Task objective:
Looking at the listing below, retype exactly the lines starting at the one containing "camera: 175 degrees right, 20 degrees down" and ending at the one containing "purple hammer [510,434,578,500]", both included, and nothing else.

Extracted data:
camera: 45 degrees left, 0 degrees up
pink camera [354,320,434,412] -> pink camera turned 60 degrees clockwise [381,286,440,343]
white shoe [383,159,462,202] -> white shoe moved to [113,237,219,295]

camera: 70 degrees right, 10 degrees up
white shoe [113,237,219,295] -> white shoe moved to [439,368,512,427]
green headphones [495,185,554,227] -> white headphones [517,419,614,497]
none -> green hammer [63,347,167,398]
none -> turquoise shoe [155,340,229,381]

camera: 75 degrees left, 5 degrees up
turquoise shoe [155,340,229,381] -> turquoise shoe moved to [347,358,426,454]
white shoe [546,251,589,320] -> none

--

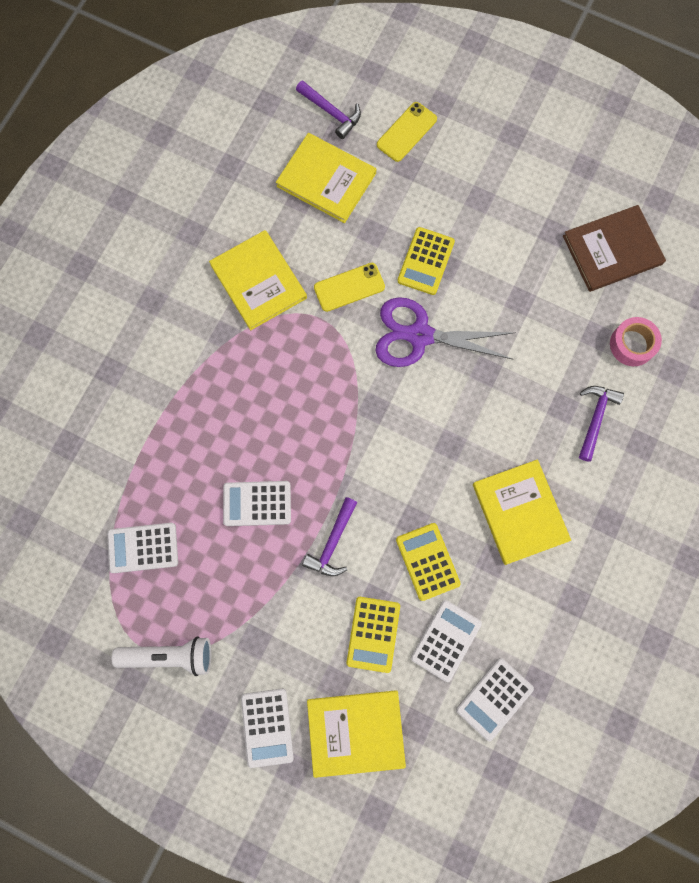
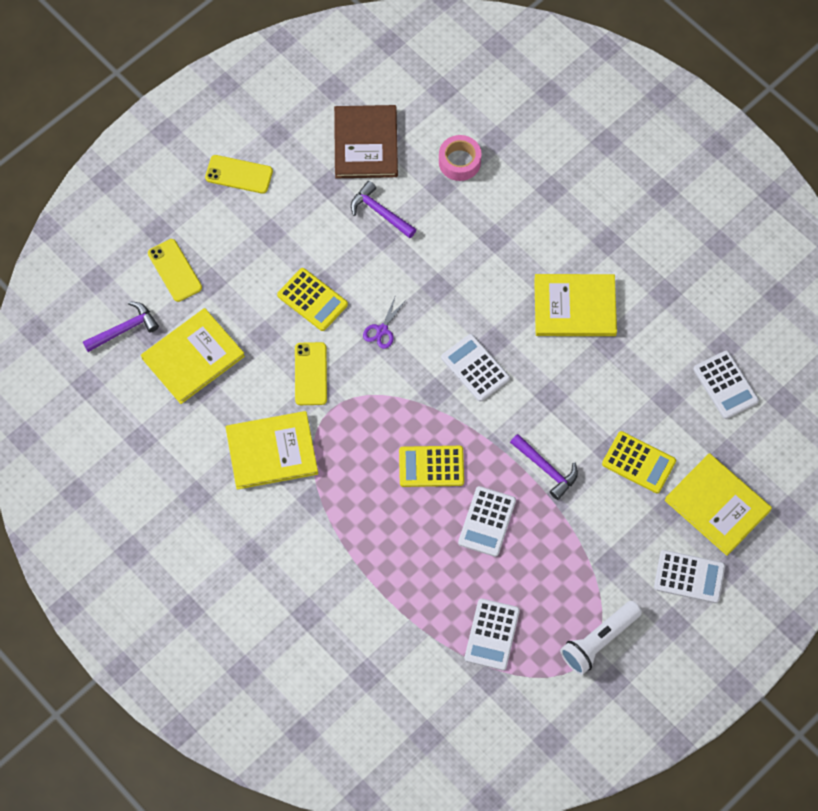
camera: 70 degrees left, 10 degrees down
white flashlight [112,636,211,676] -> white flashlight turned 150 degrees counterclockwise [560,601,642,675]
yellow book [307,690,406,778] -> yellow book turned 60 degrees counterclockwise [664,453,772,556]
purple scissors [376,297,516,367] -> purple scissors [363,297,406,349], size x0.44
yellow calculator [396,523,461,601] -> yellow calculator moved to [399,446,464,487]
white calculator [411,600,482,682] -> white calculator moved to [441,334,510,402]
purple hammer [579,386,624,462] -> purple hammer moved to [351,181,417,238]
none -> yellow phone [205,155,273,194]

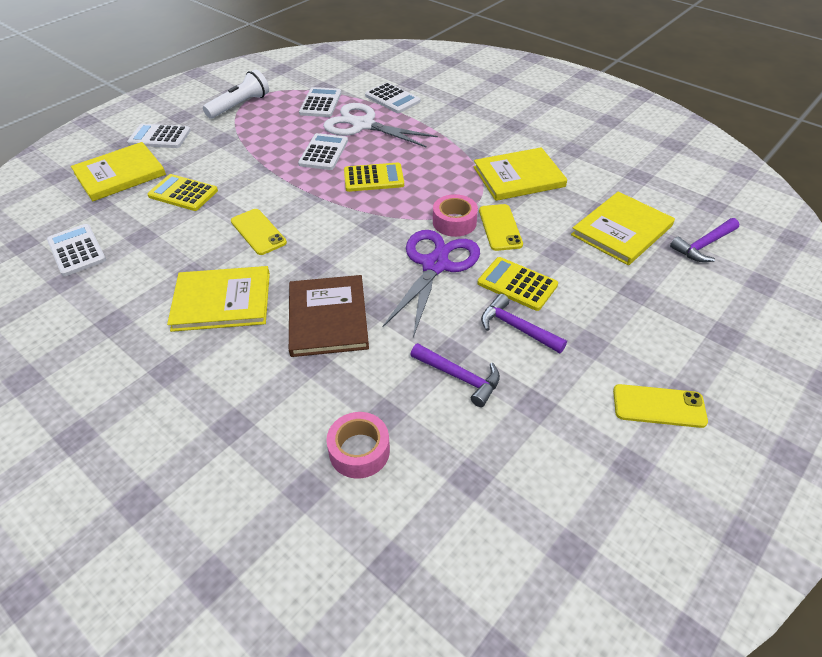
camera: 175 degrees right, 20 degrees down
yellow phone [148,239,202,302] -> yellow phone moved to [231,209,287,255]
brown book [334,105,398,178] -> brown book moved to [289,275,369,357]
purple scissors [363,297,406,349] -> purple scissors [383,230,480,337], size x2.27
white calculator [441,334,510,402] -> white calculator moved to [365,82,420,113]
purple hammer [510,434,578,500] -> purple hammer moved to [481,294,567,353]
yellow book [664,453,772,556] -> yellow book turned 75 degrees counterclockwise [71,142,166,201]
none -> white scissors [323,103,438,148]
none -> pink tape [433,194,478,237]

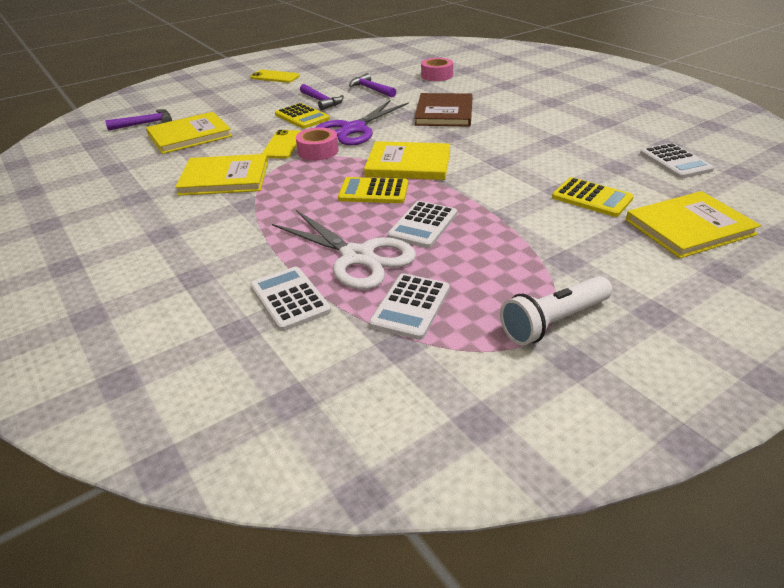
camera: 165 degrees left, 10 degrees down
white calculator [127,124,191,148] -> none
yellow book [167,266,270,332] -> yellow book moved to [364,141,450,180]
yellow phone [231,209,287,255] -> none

Result of the exercise:
camera: 175 degrees right, 20 degrees down
yellow phone [148,239,202,302] -> yellow phone moved to [231,209,287,255]
brown book [334,105,398,178] -> brown book moved to [289,275,369,357]
purple scissors [363,297,406,349] -> purple scissors [383,230,480,337], size x2.27
white calculator [441,334,510,402] -> white calculator moved to [365,82,420,113]
purple hammer [510,434,578,500] -> purple hammer moved to [481,294,567,353]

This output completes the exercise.